→ WHAT TO WORK ON
Every line containing the word "TRIG" must be pulled from the records.

(Edit difference data)
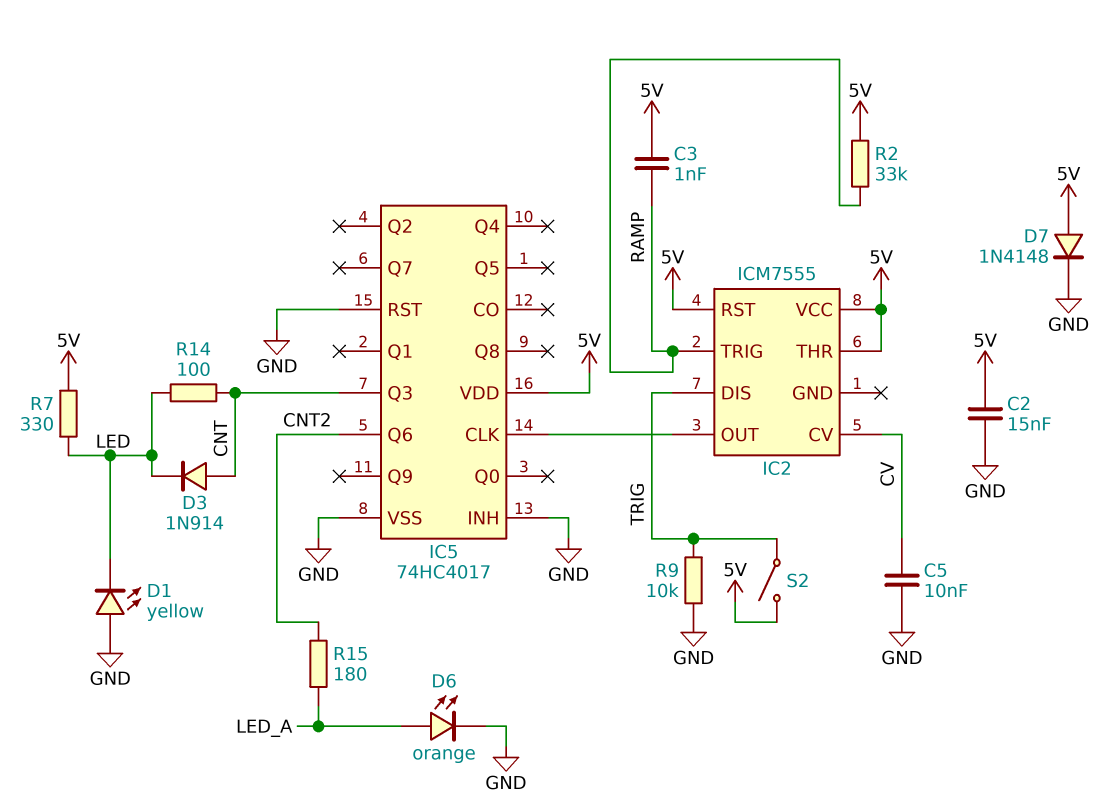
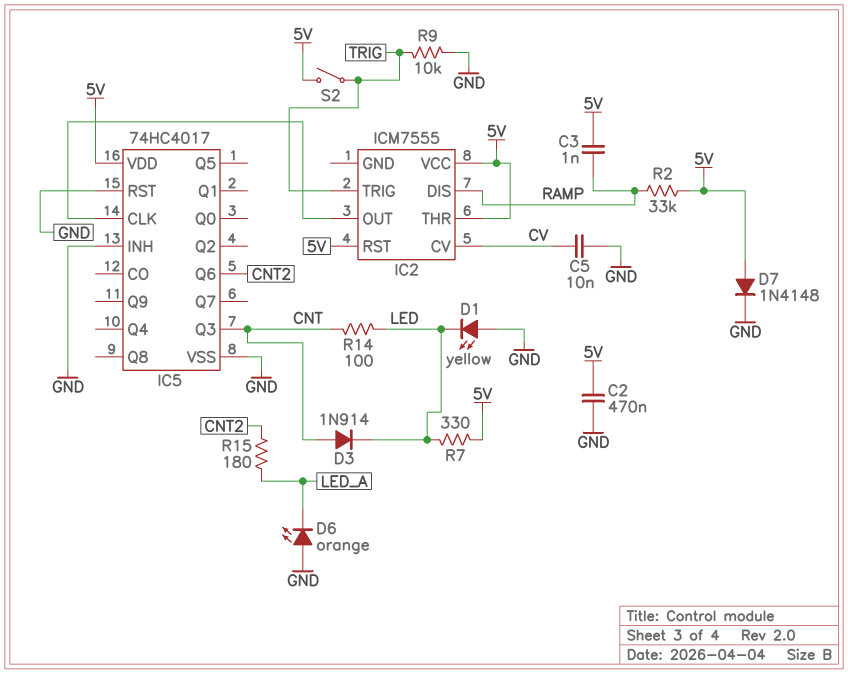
C2: 15nF (5V, GND) -> 470nF (5V, GND)
D6: LED orange (A LED_A, K GND) -> LED orange (A GND, K LED_A)
IC2 pin DIS: TRIG -> RAMP
IC2 pin TRIG: RAMP -> TRIG

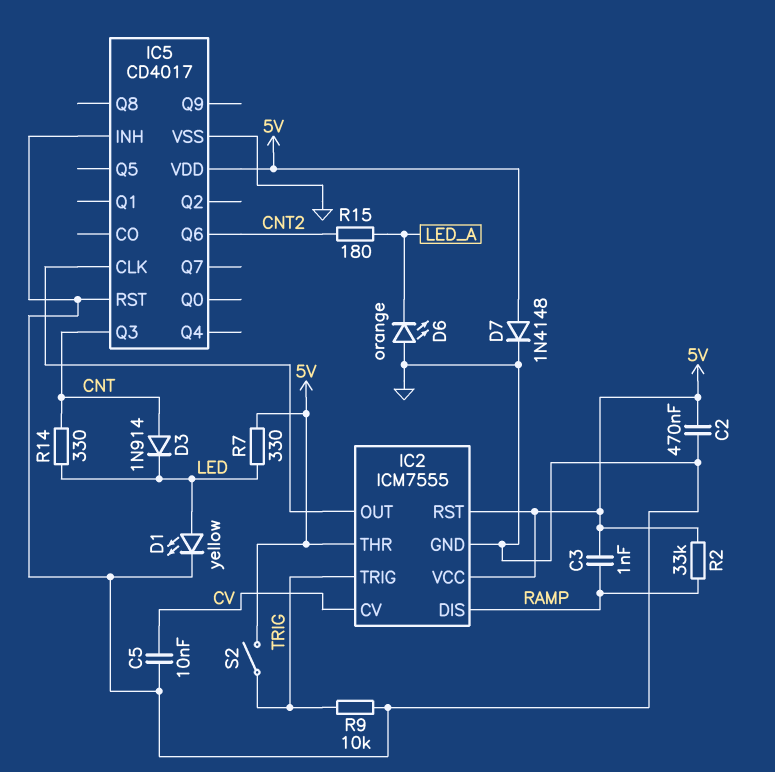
D1: LED yellow (A GND, K LED) -> LED yellow (A LED, K GND)
IC2 pin GND: none -> GND
IC5: 74HC4017 -> CD4017
R14: 100 (CNT, LED) -> 330 (CNT, LED)

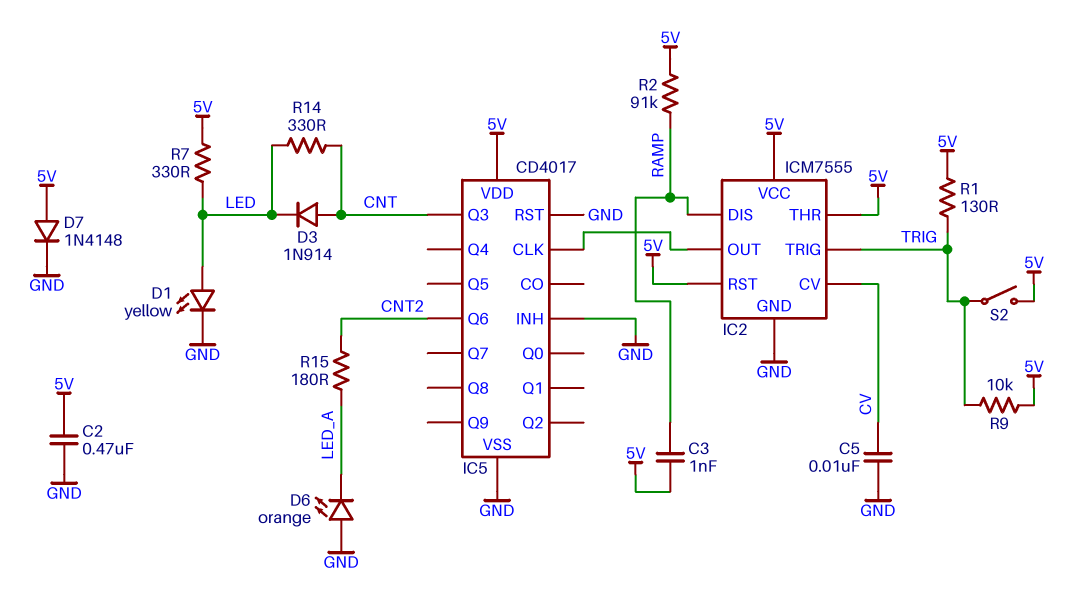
R1: none -> 130 (5V, TRIG)
R2: 33k (5V, RAMP) -> 91k (5V, RAMP)
R9: 10k (GND, TRIG) -> 10k (5V, TRIG)

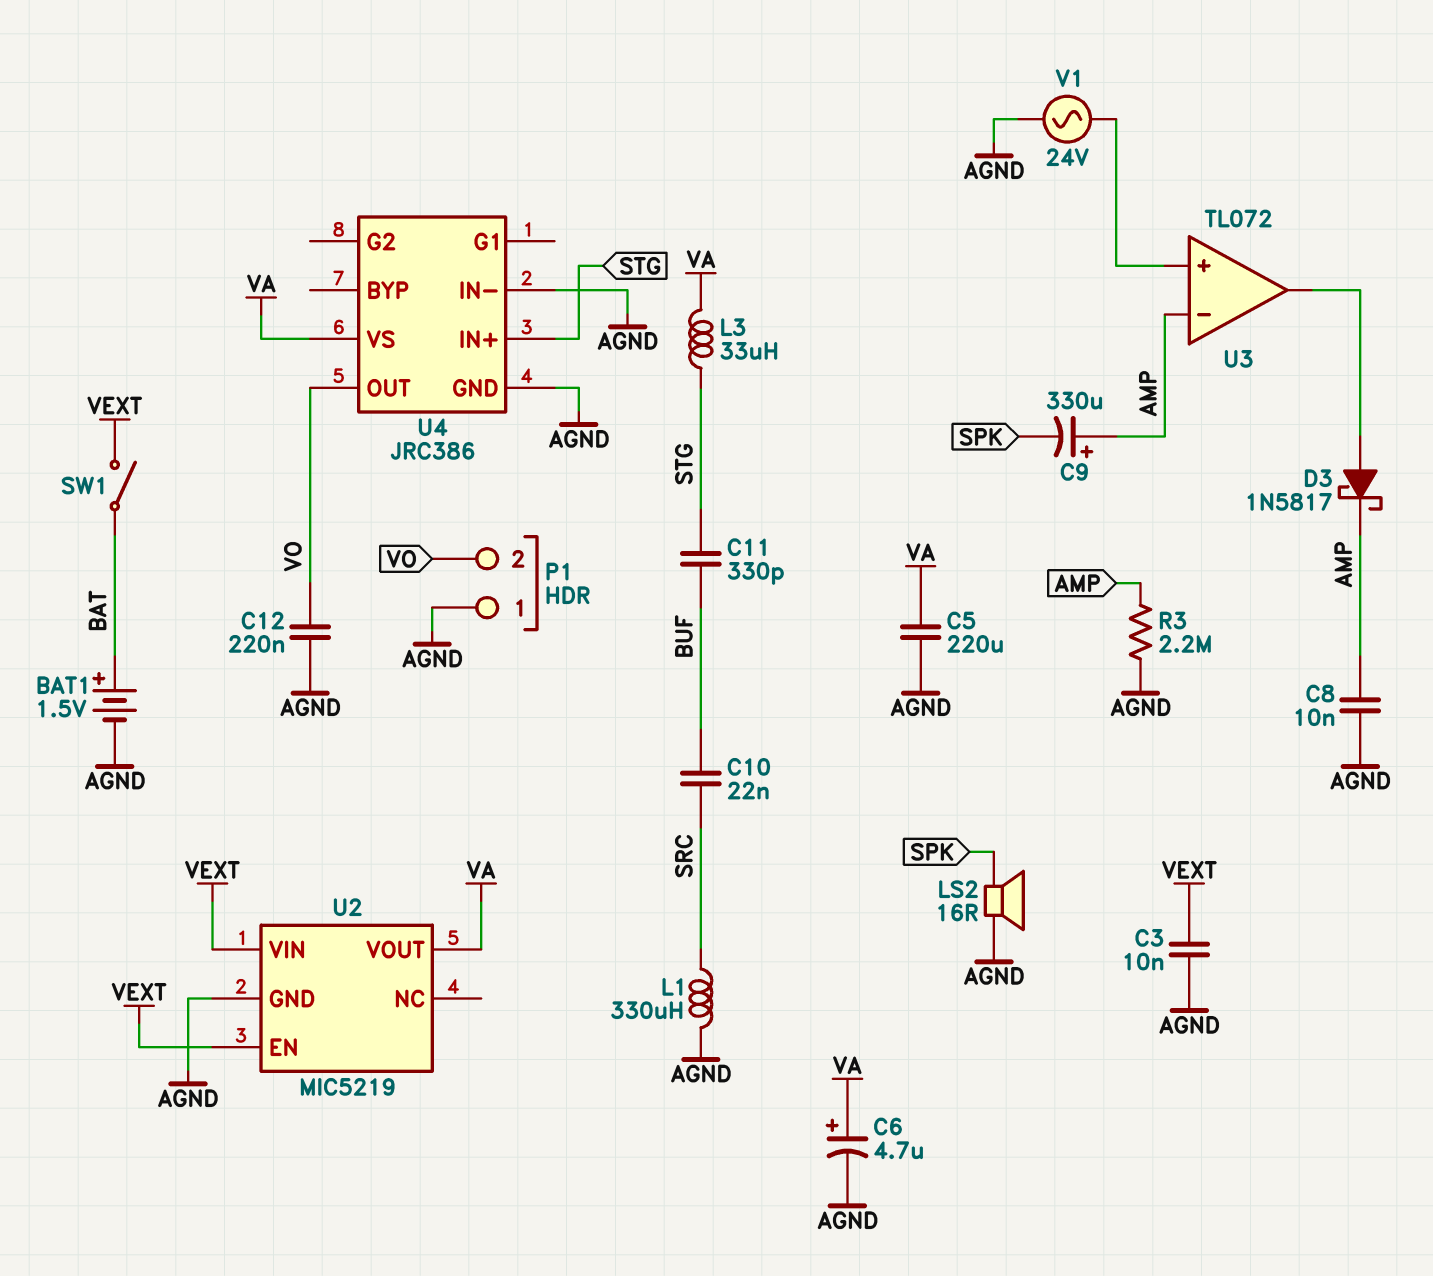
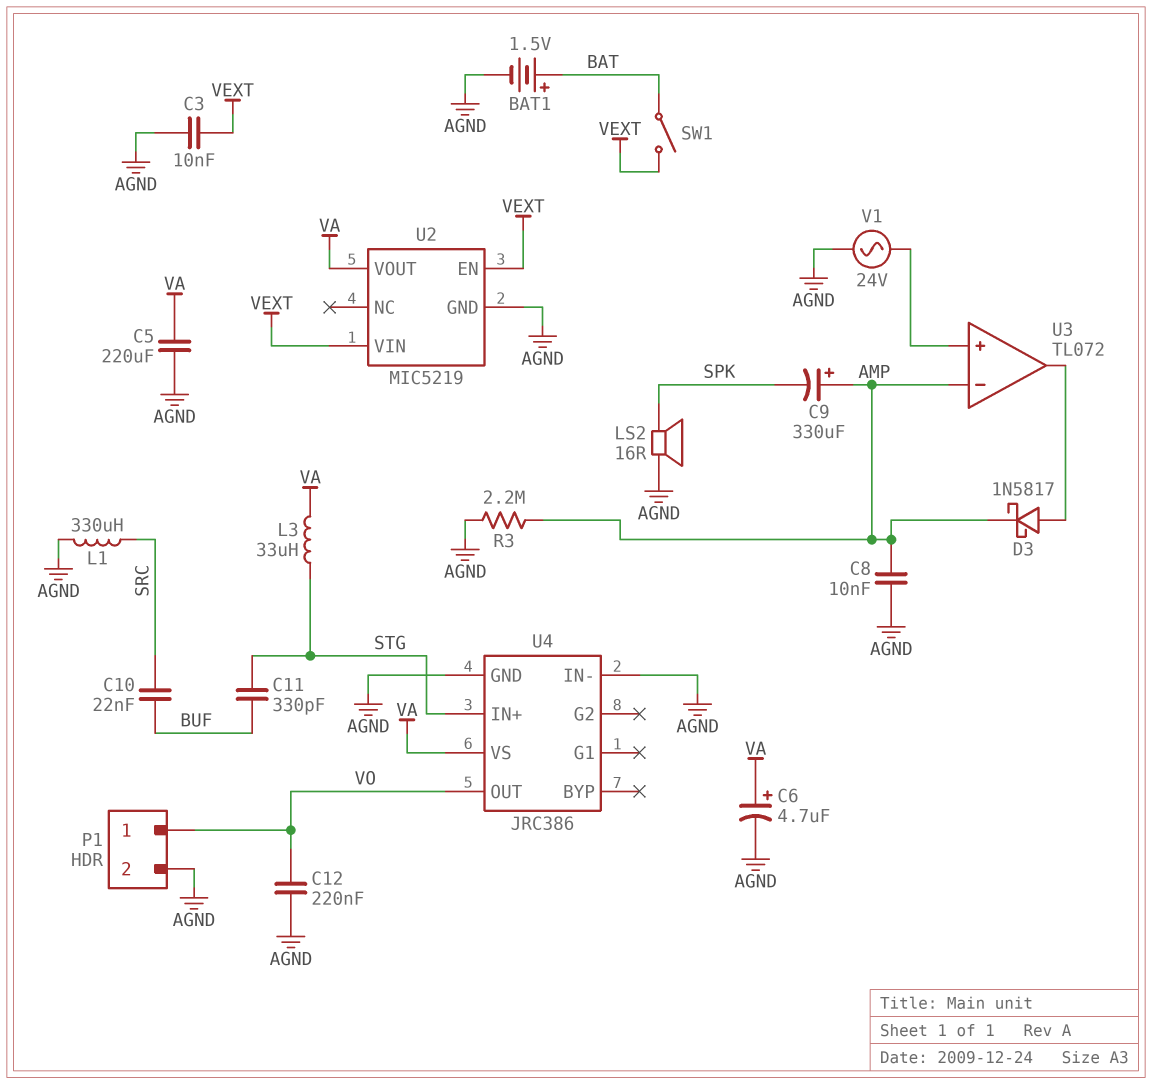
P1 pin 1: AGND -> VO
P1 pin 2: VO -> AGND

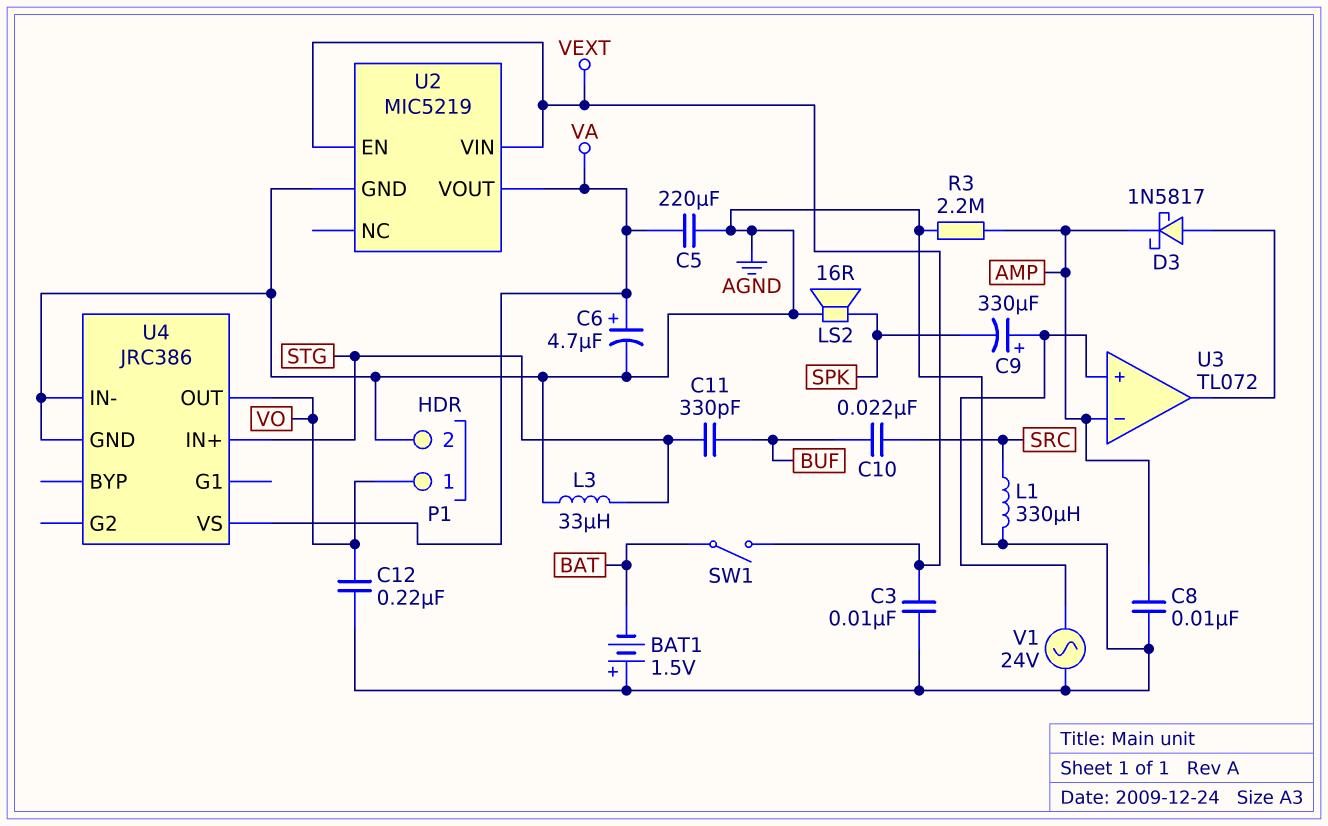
BAT1: 1.5V (plus BAT, minus AGND) -> 1.5V (plus AGND, minus BAT)
C9: 330uF (plus AMP, minus SPK) -> 330uF (plus U3/in+, minus SPK)
L3: 33uH (STG, VA) -> 33uH (AGND, STG)

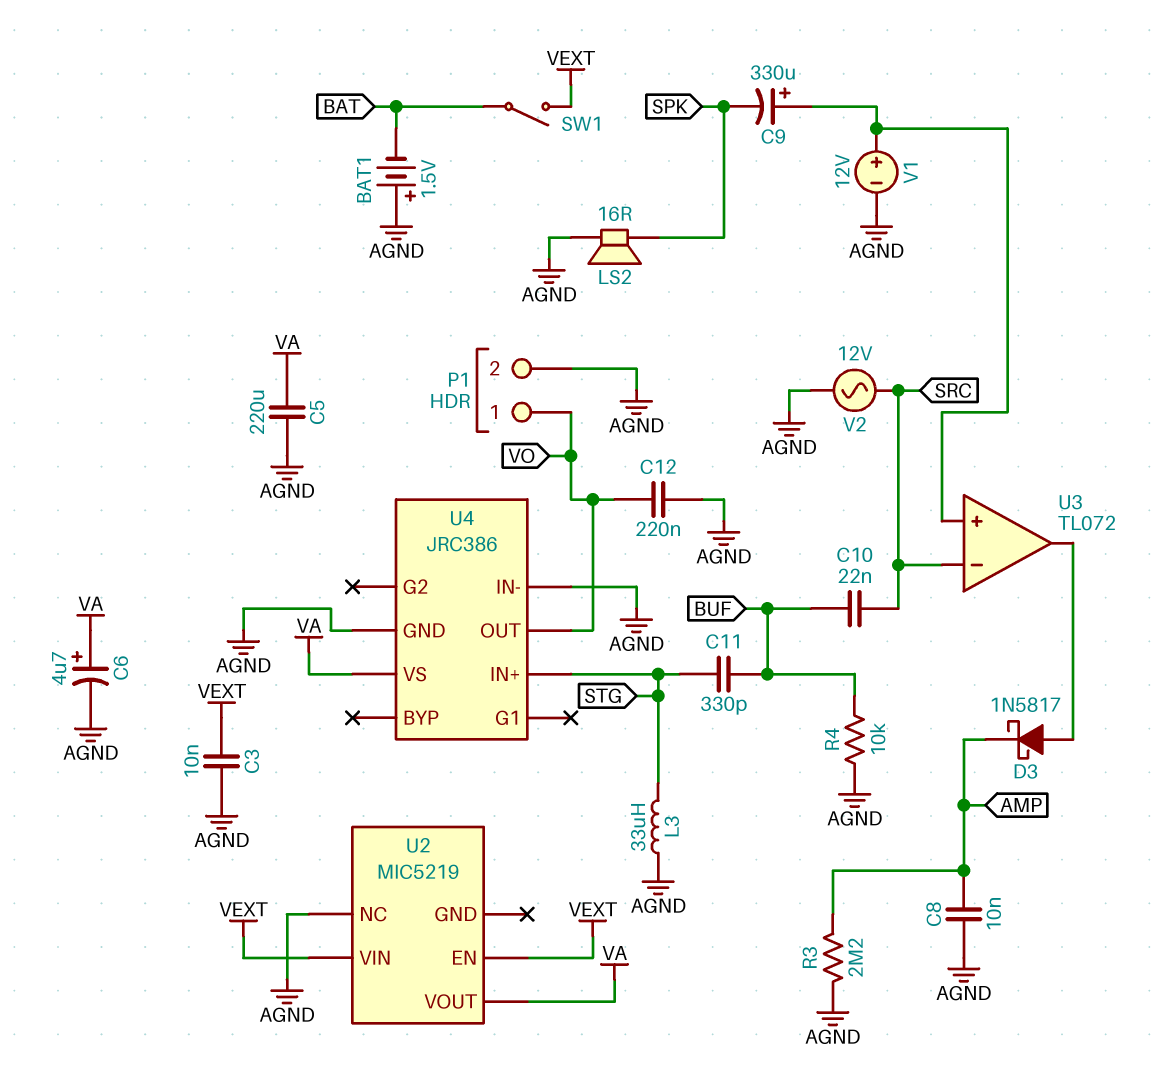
L1: 330uH (AGND, SRC) -> none
R4: none -> 10k (AGND, BUF)
U2 pin GND: AGND -> none
U2 pin NC: none -> AGND
U3 pin in-: AMP -> SRC
V1: AC 24V (AGND, U3/in+) -> 12V (plus U3/in+, minus AGND)
V2: none -> AC 12V (AGND, SRC)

→ TASK SOLUTION
IC2 pin DIS: TRIG -> RAMP
IC2 pin TRIG: RAMP -> TRIG
R1: none -> 130 (5V, TRIG)
R9: 10k (GND, TRIG) -> 10k (5V, TRIG)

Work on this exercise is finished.